Segment Open
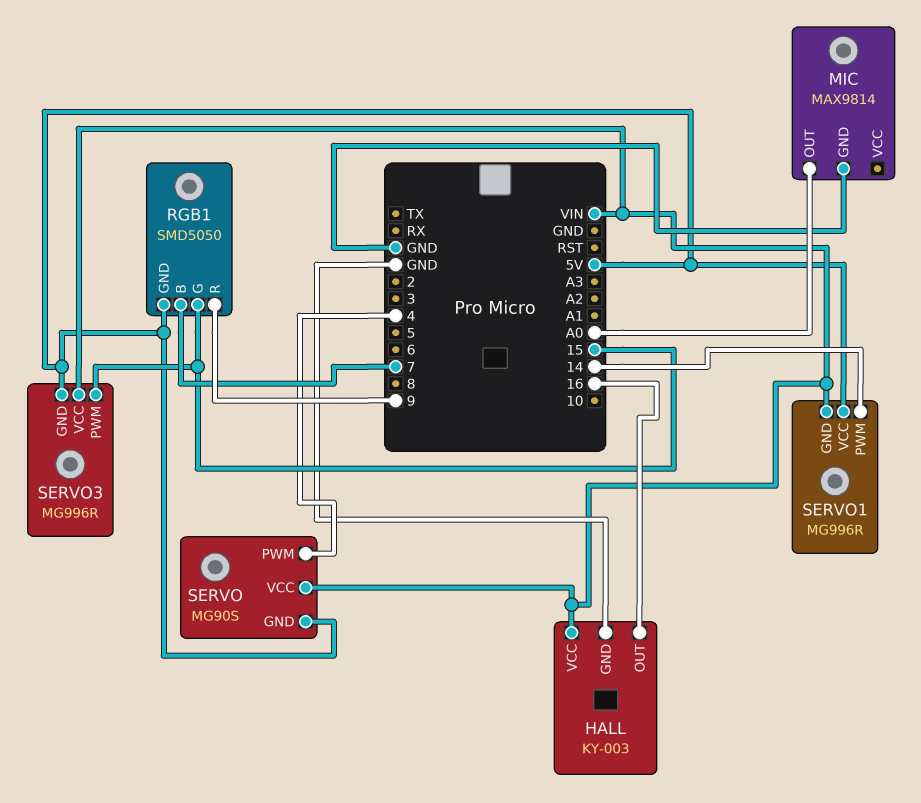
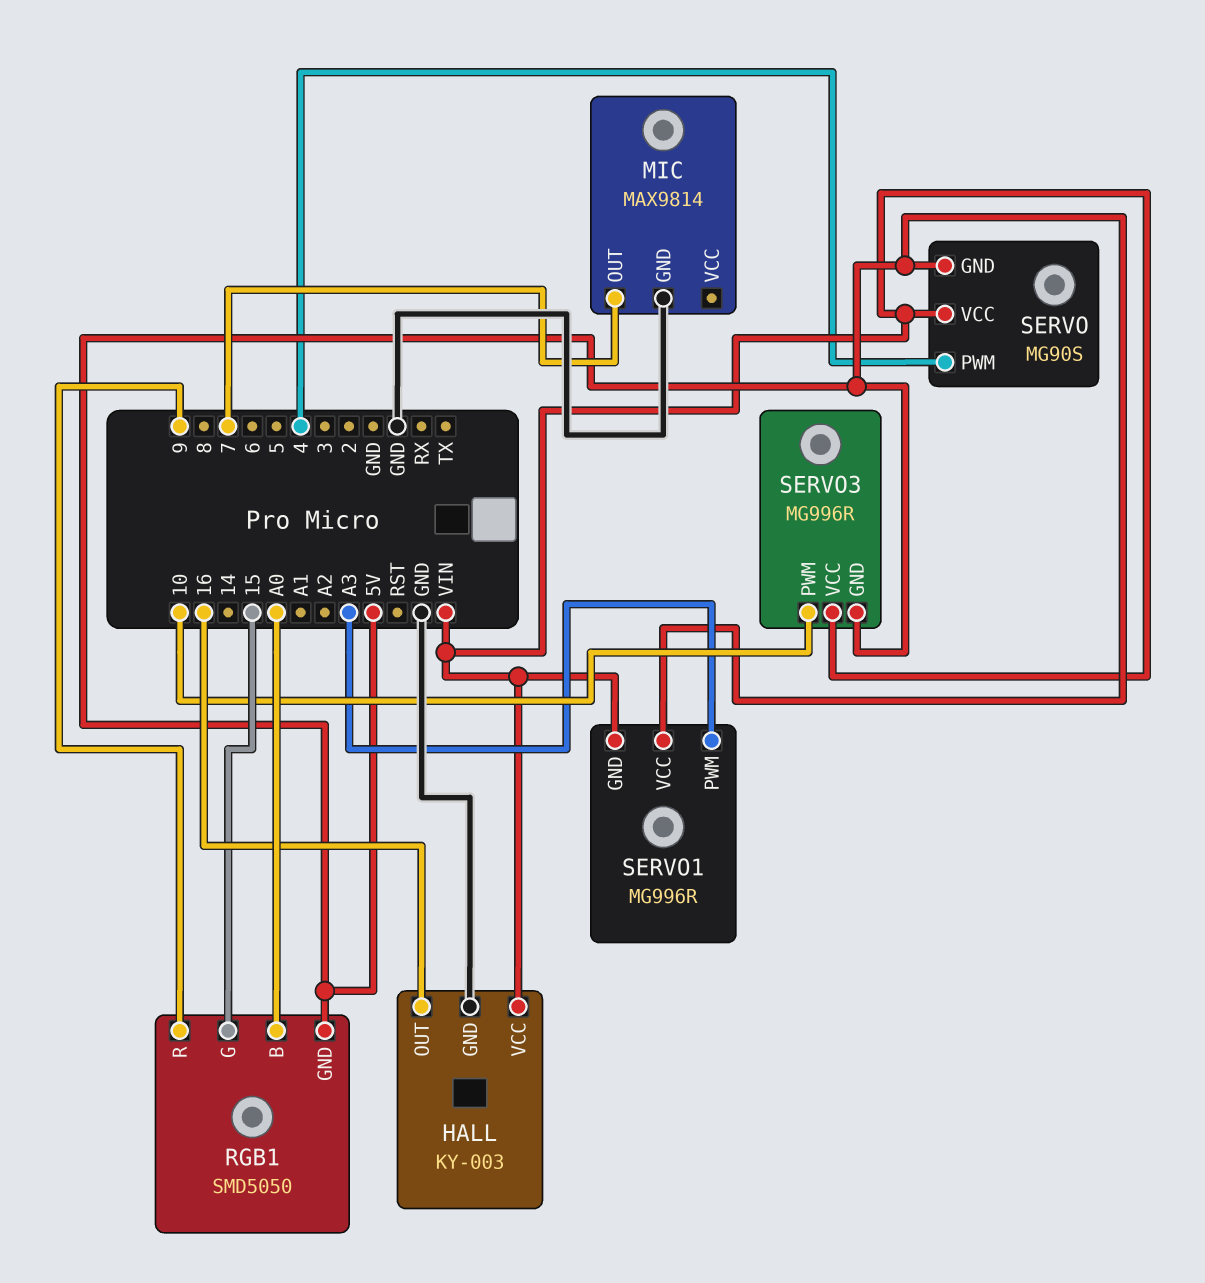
MIC pin OUT: A0 -> 7
RGB1 pin B: 7 -> A0
SERVO1 pin PWM: 14 -> A3
SERVO3 pin PWM: 15 -> 10

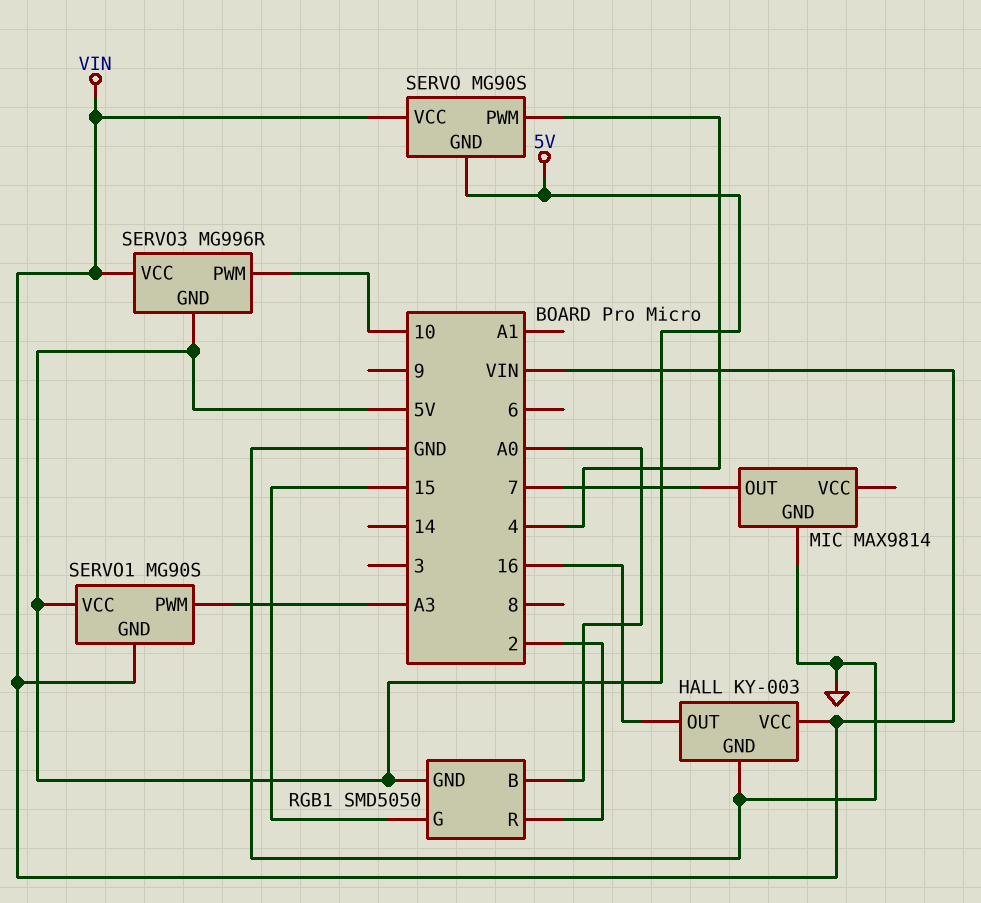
RGB1 pin R: 9 -> 2
SERVO1: MG996R -> MG90S

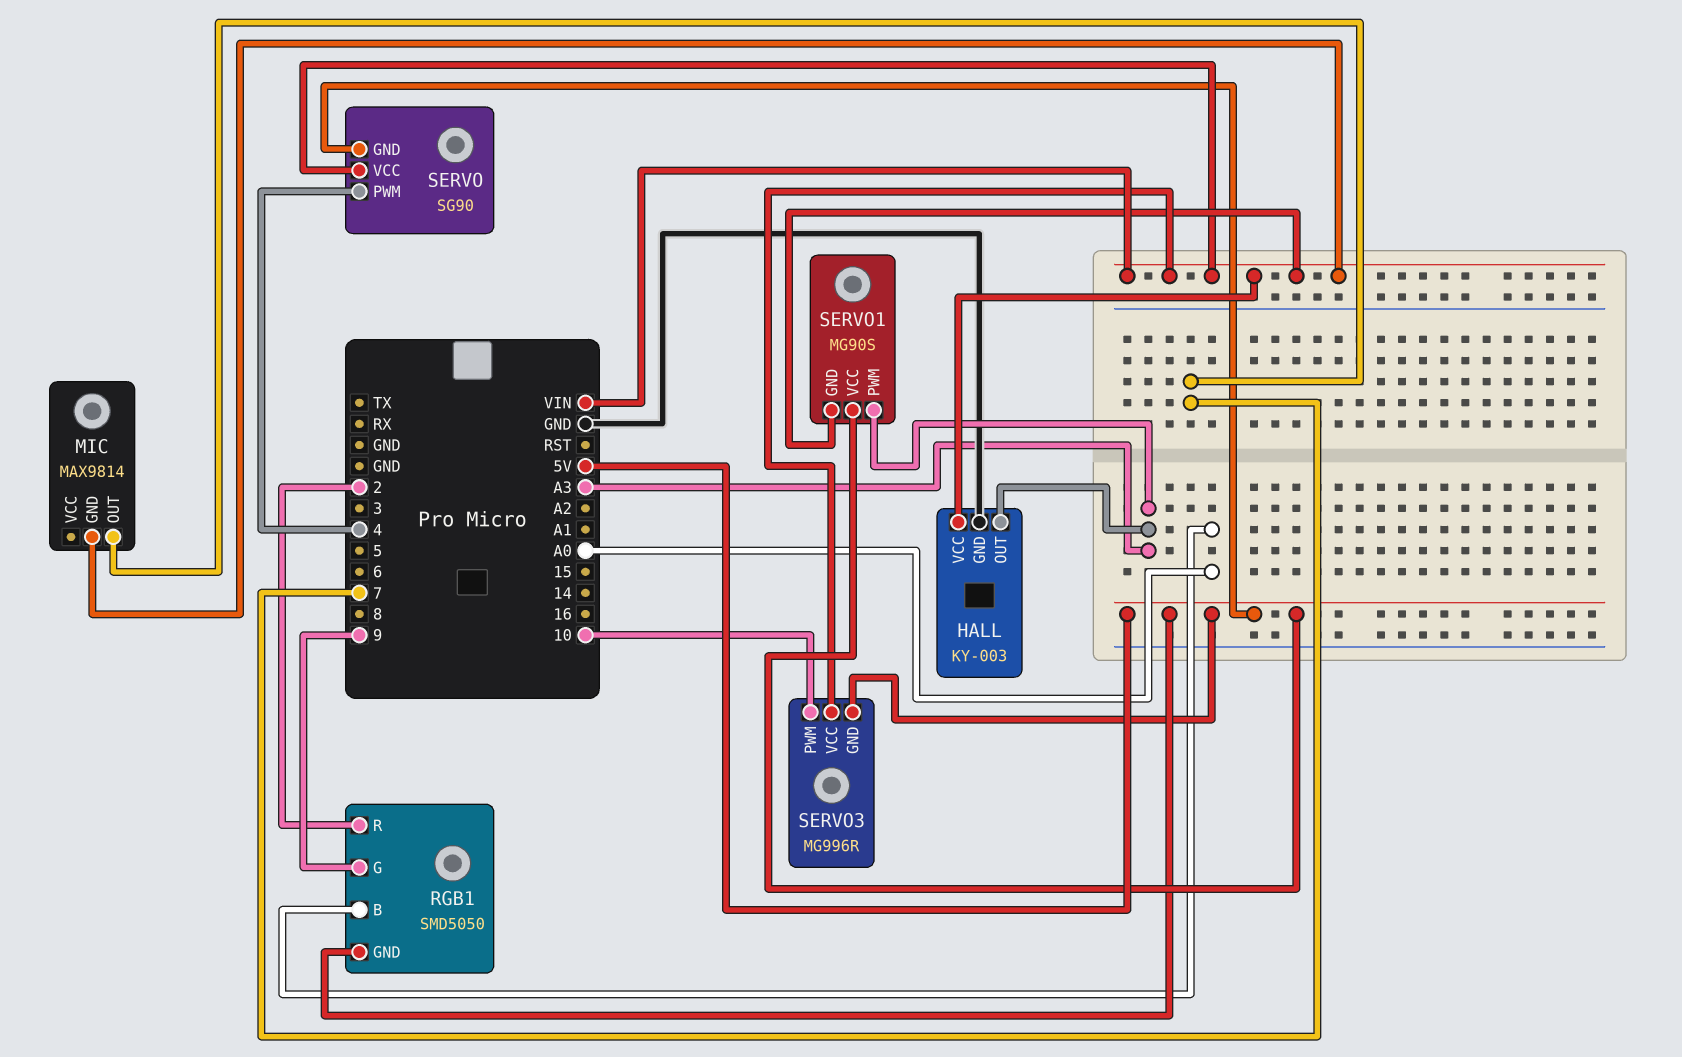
HALL pin OUT: 16 -> A3
MIC pin GND: GND -> VIN
RGB1 pin G: 15 -> 9
SERVO: MG90S -> SG90

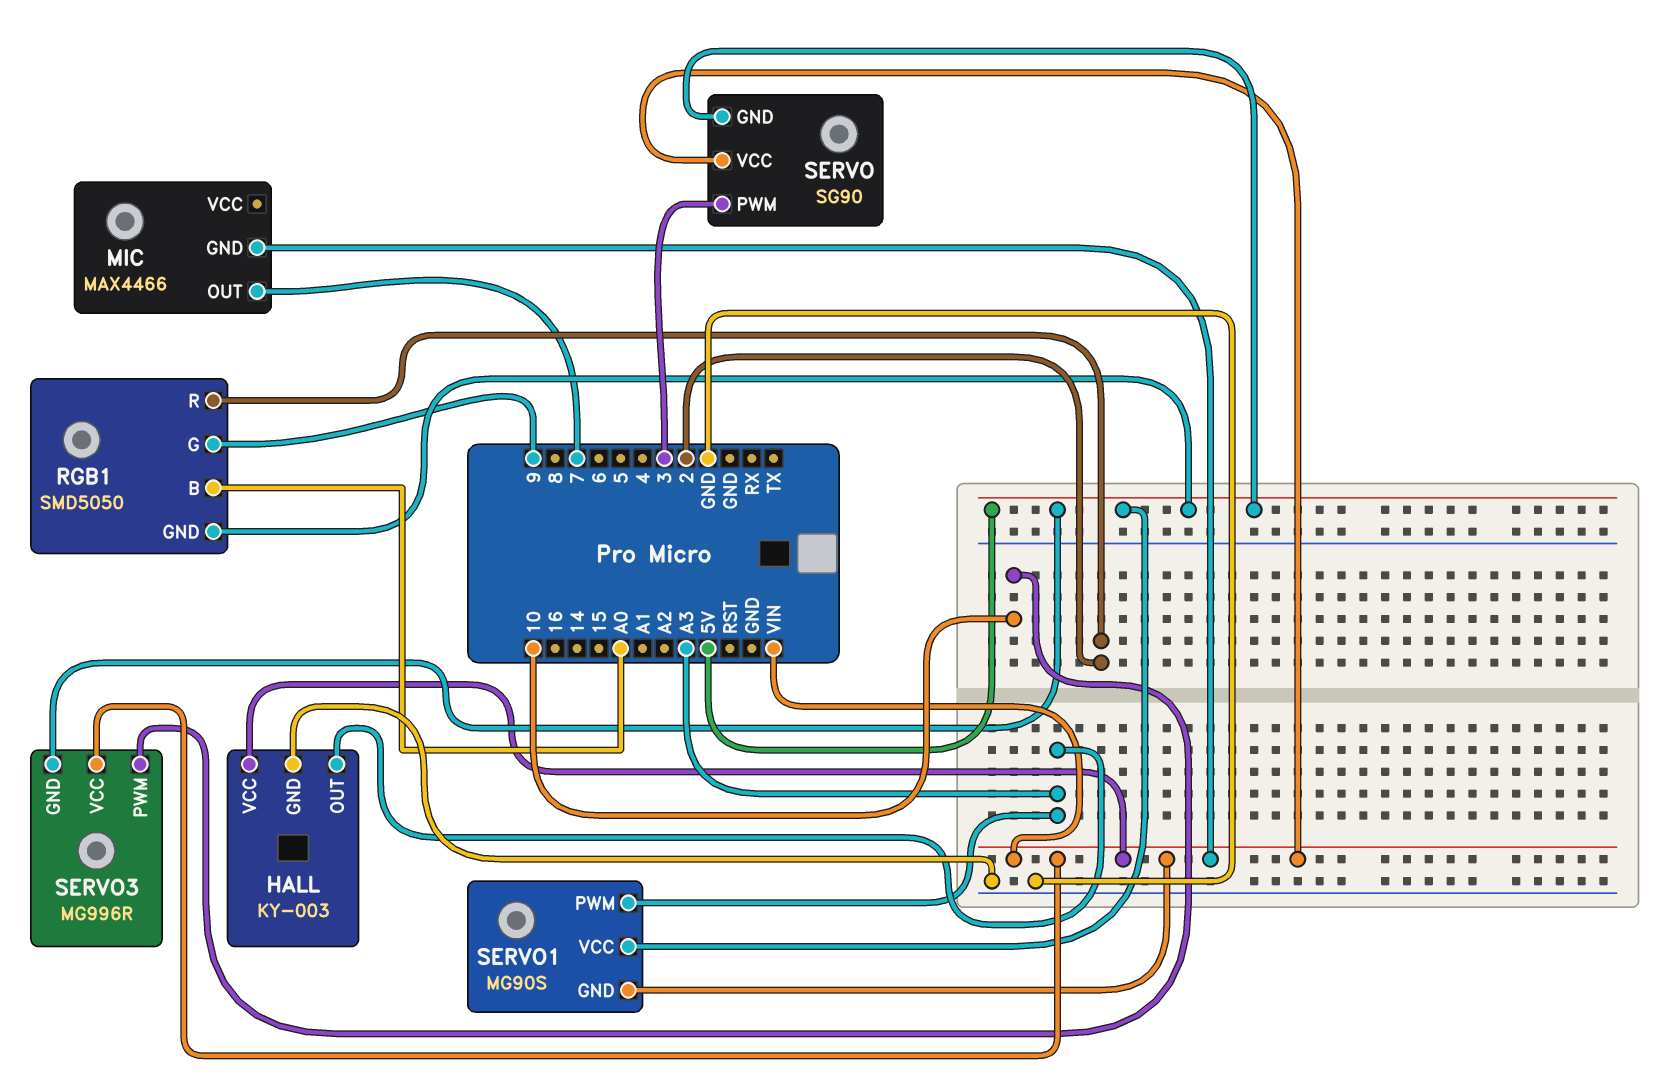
MIC: MAX9814 -> MAX4466
SERVO pin PWM: 4 -> 3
Segment Closed
§ **Exercise instructions**:
Give the entries above again word for word, without the pictures.

§ **Completed task**:
MIC pin OUT: A0 -> 7
RGB1 pin B: 7 -> A0
SERVO1 pin PWM: 14 -> A3
SERVO3 pin PWM: 15 -> 10

RGB1 pin R: 9 -> 2
SERVO1: MG996R -> MG90S

HALL pin OUT: 16 -> A3
MIC pin GND: GND -> VIN
RGB1 pin G: 15 -> 9
SERVO: MG90S -> SG90

MIC: MAX9814 -> MAX4466
SERVO pin PWM: 4 -> 3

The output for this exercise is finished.